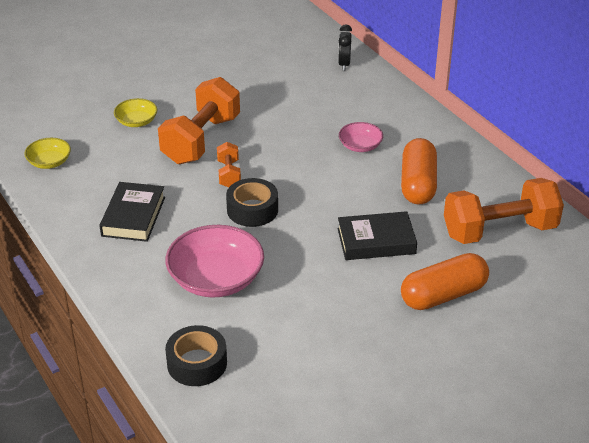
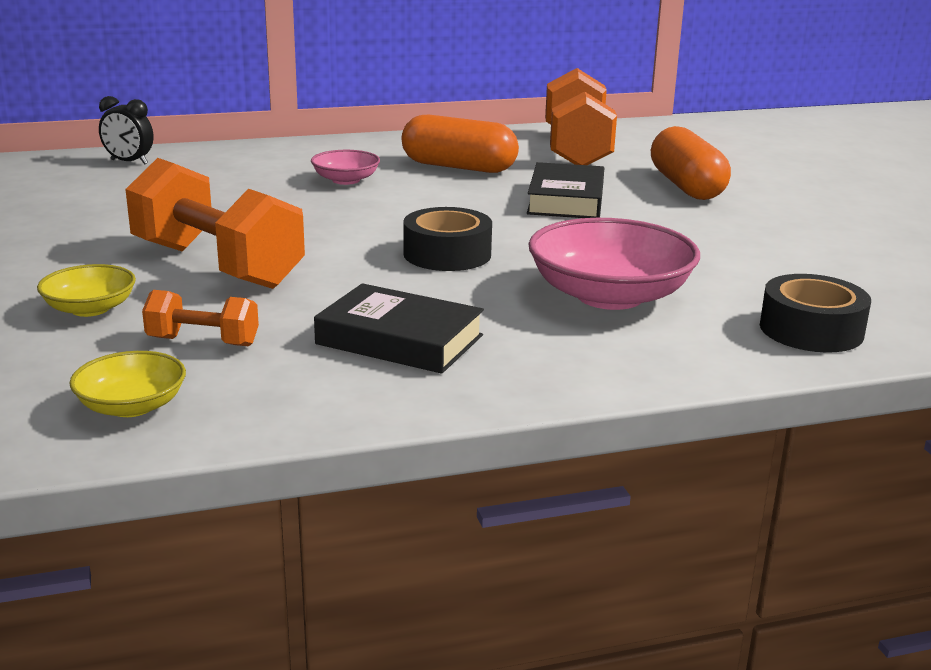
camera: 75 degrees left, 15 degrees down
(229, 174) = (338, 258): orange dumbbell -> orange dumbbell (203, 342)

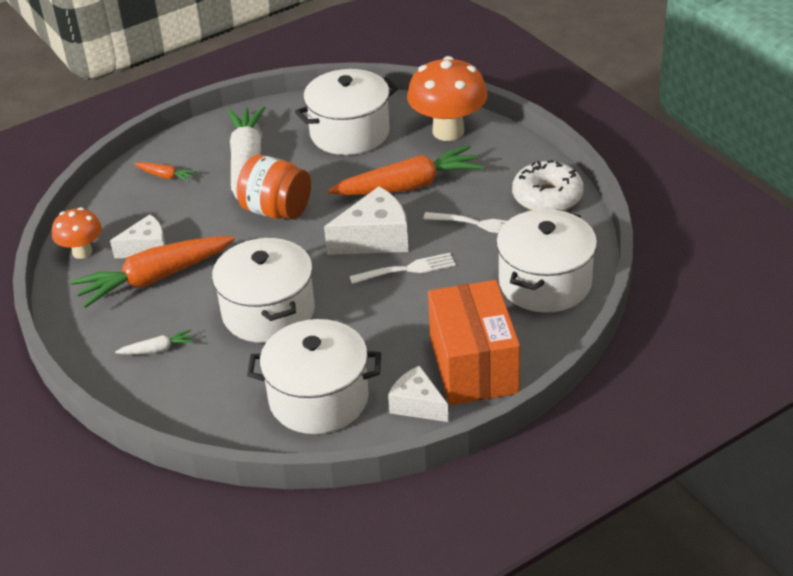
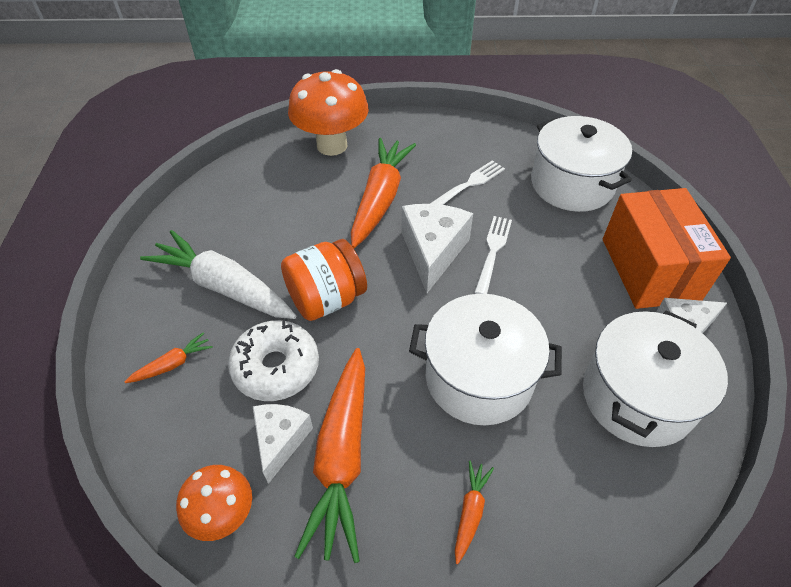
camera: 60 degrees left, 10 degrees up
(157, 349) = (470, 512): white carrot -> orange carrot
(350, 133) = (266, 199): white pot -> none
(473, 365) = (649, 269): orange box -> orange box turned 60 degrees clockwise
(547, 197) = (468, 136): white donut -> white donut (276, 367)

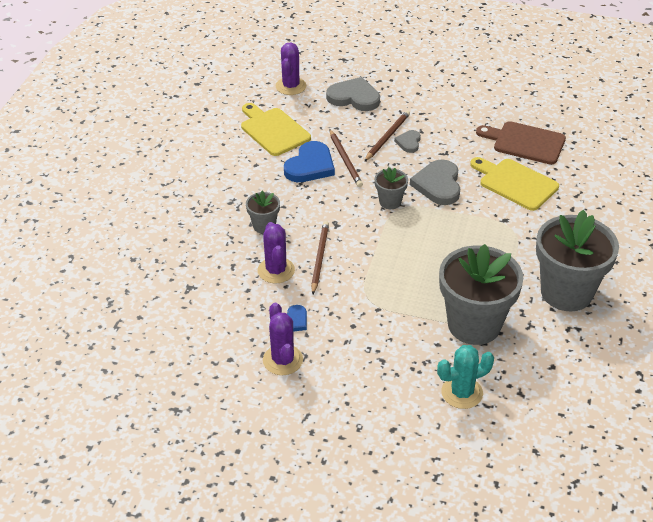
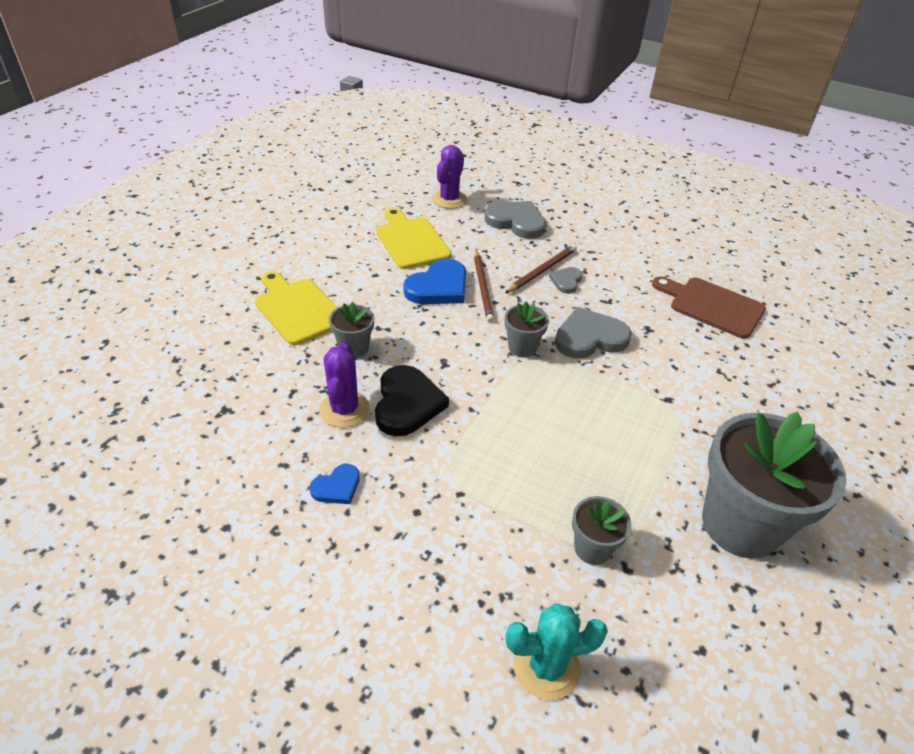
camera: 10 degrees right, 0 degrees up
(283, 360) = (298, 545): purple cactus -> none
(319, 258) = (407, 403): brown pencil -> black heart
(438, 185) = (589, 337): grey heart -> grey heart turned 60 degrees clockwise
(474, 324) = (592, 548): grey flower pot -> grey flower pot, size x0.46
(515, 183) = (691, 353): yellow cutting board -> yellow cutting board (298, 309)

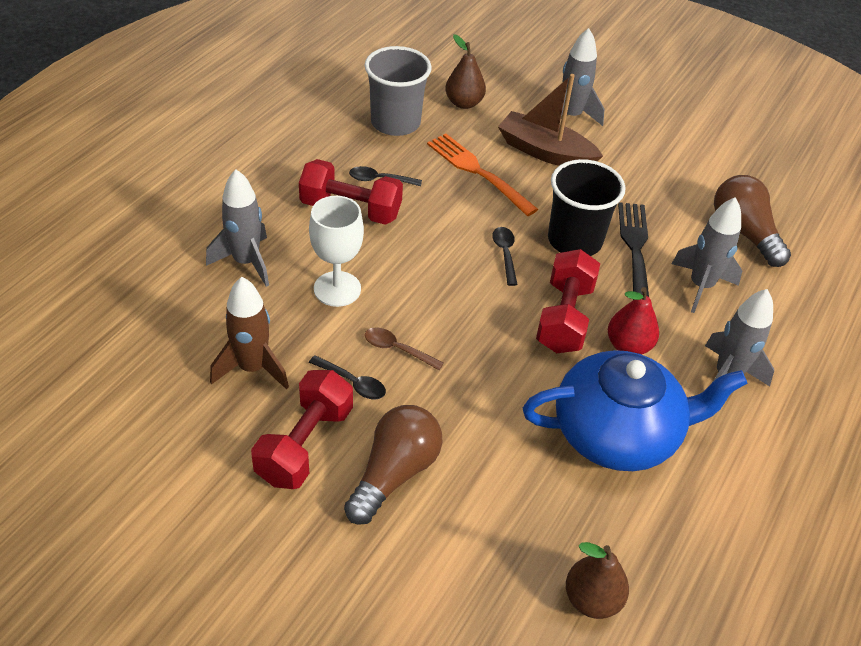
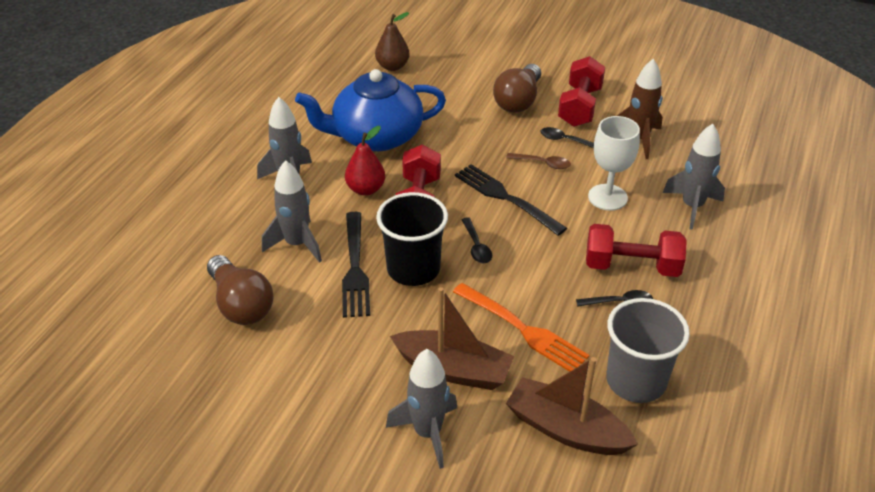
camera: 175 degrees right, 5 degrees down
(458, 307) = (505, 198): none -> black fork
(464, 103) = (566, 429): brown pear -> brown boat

·····

_Your objective_
Your copy should hold only the lines running from the one that contains "(515, 183) = (691, 353): yellow" through the final line of the data; transcribe them exactly, both ends included, and leave pictures out.

_Expected answer_
(515, 183) = (691, 353): yellow cutting board -> yellow cutting board (298, 309)

camera: 175 degrees right, 5 degrees down
(458, 307) = (505, 198): none -> black fork
(464, 103) = (566, 429): brown pear -> brown boat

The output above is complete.